(Spatial object tracking data)
· · · · · · ·
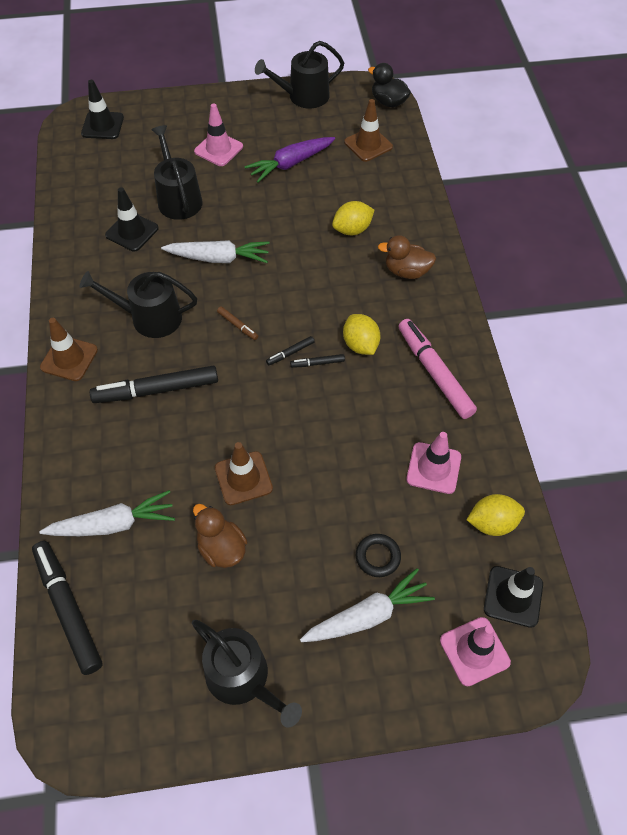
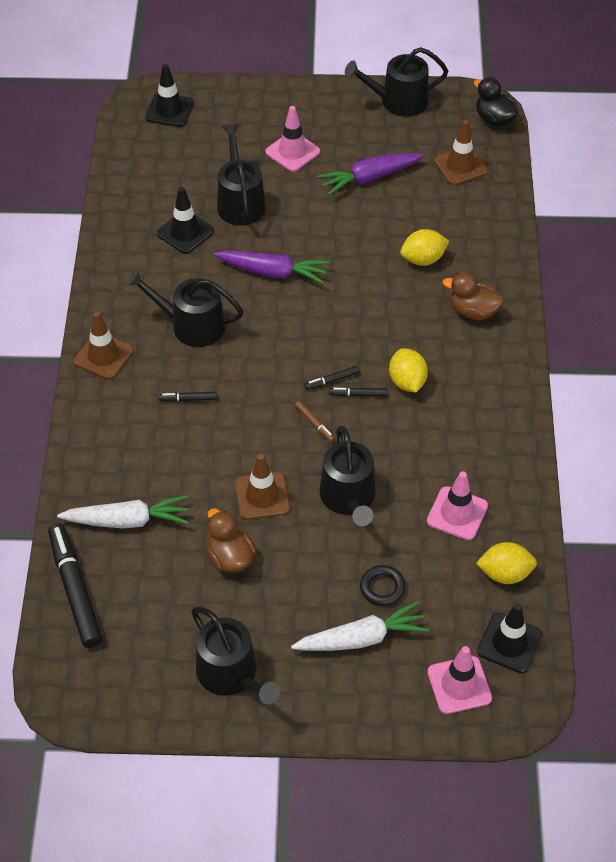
camera: 10 degrees right, 5 degrees down
black marker [90,366,218,403] -> black marker [159,392,217,402], size x0.44
white carrot [161,240,269,263] -> purple carrot [214,250,330,284]
brown marker [217,306,258,340] -> brown marker moved to [295,401,336,443]
pink marker [398,319,477,419] -> none
none -> black watering can [320,426,376,526]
· · · · · · ·
§ **What is being asked**
When you repeat the records, reproduce each line exactly and drop the images.

§ **Result for this exercise**
camera: 10 degrees right, 5 degrees down
black marker [90,366,218,403] -> black marker [159,392,217,402], size x0.44
white carrot [161,240,269,263] -> purple carrot [214,250,330,284]
brown marker [217,306,258,340] -> brown marker moved to [295,401,336,443]
pink marker [398,319,477,419] -> none
none -> black watering can [320,426,376,526]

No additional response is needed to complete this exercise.